_EXERCISE GOAL_:
Return the lines beginning at the one that contains "C3: 100uF (plus" and continuing to the end of the entries, including both ends, exactly as written and nothing else.

_RECORD EXTRACTS_:
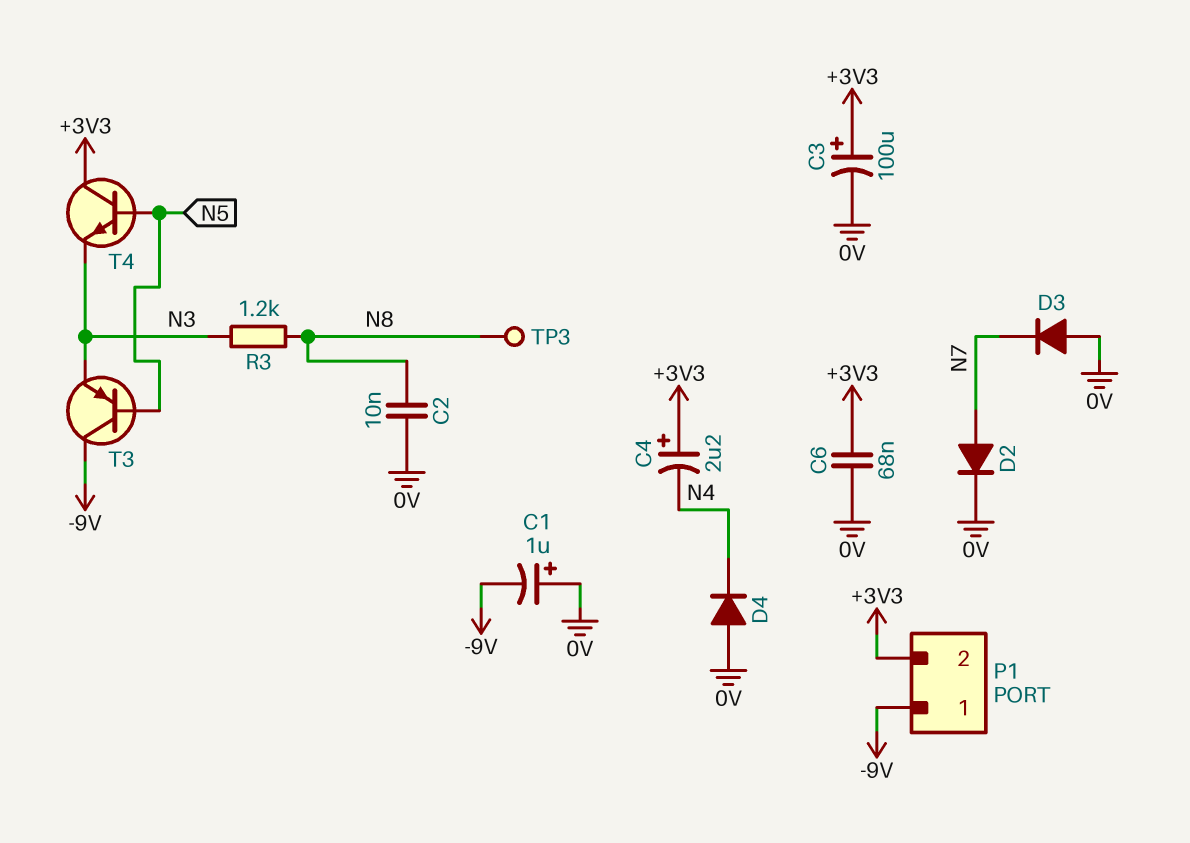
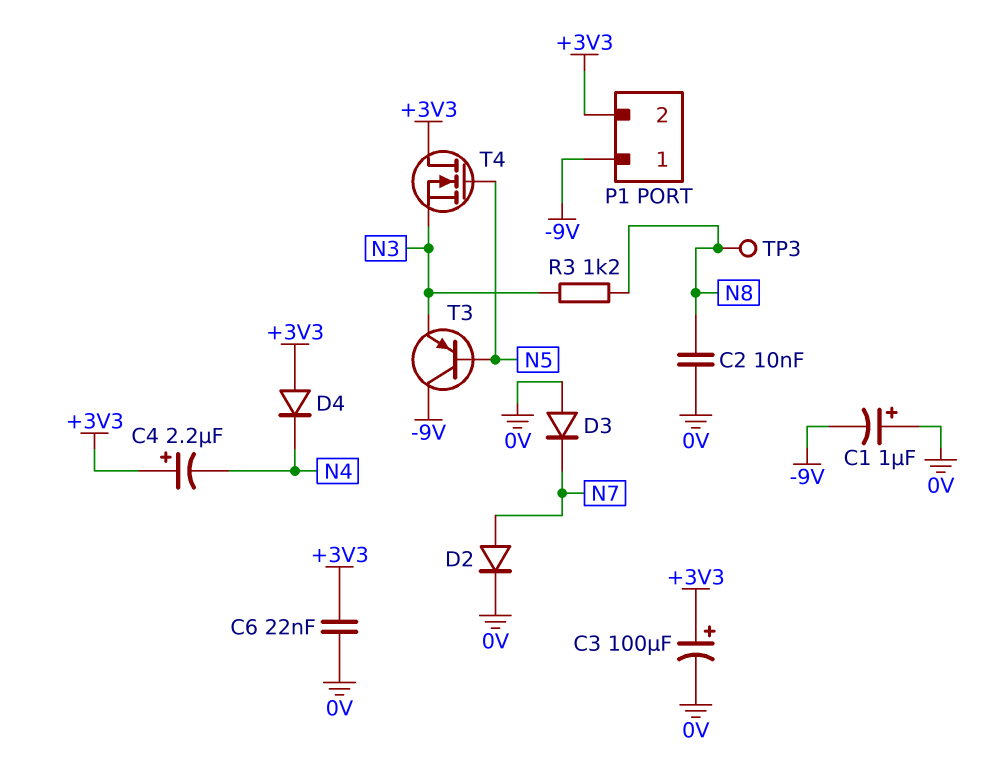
C6: 68nF (+3V3, 0V) -> 22nF (+3V3, 0V)
D4: diode (A 0V, K N4) -> diode (A +3V3, K N4)
T4: NPN (B N5, C +3V3, E N3) -> NMOS (G N5, D +3V3, S N3)

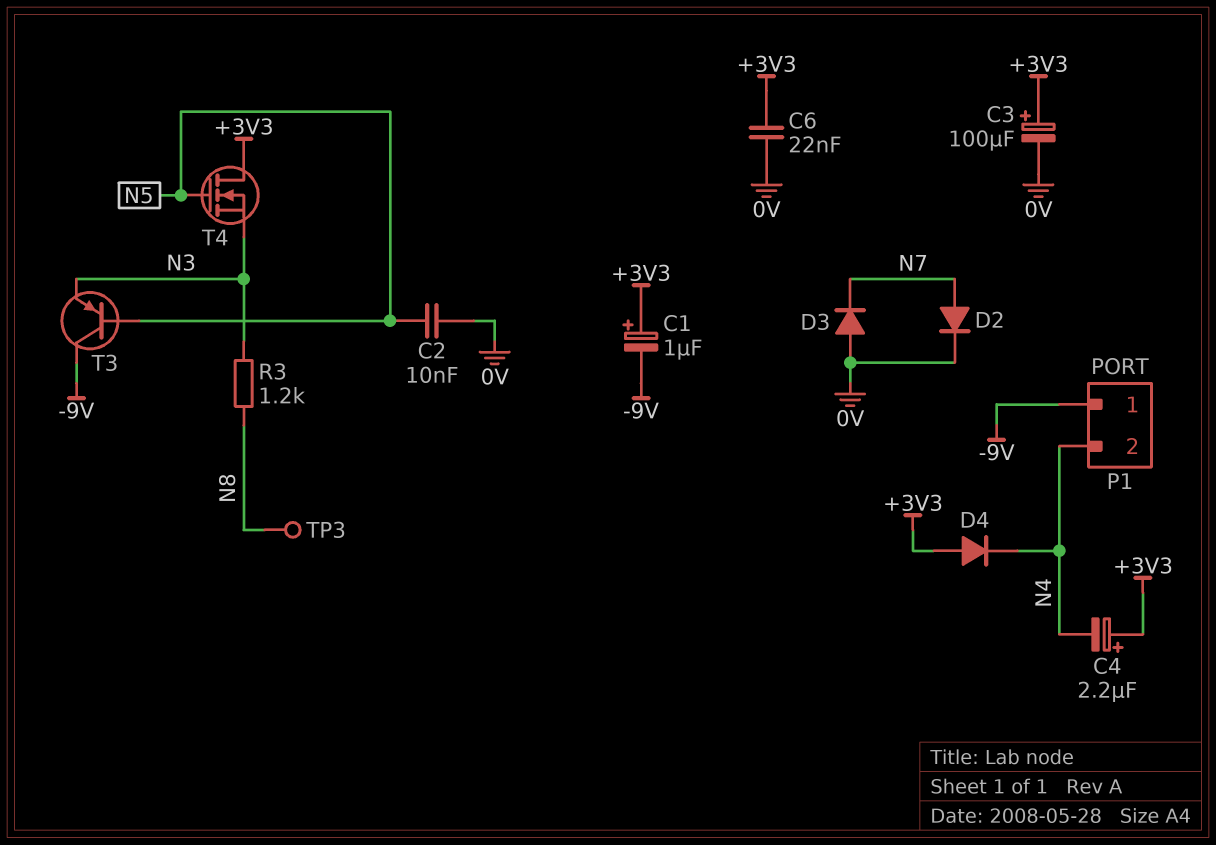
C1: 1uF (plus 0V, minus -9V) -> 1uF (plus +3V3, minus -9V)
C2: 10nF (0V, N8) -> 10nF (0V, N5)
P1 pin 2: +3V3 -> N4

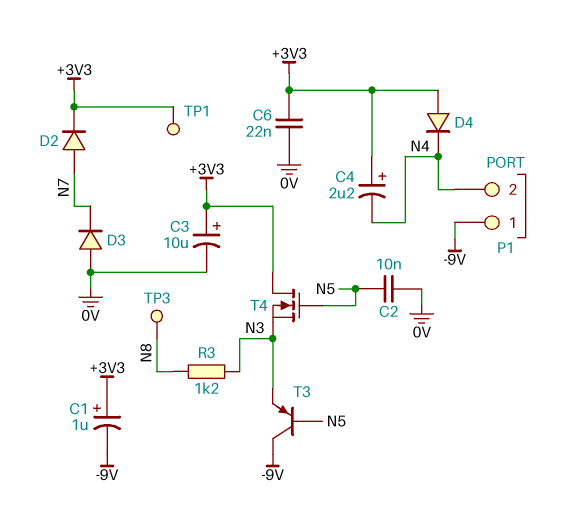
C3: 100uF (plus +3V3, minus 0V) -> 10uF (plus +3V3, minus 0V)
D2: diode (A N7, K 0V) -> diode (A N7, K +3V3)
TP1: none -> test point (+3V3)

_EXERCISE RESPONSE_:
C3: 100uF (plus +3V3, minus 0V) -> 10uF (plus +3V3, minus 0V)
D2: diode (A N7, K 0V) -> diode (A N7, K +3V3)
TP1: none -> test point (+3V3)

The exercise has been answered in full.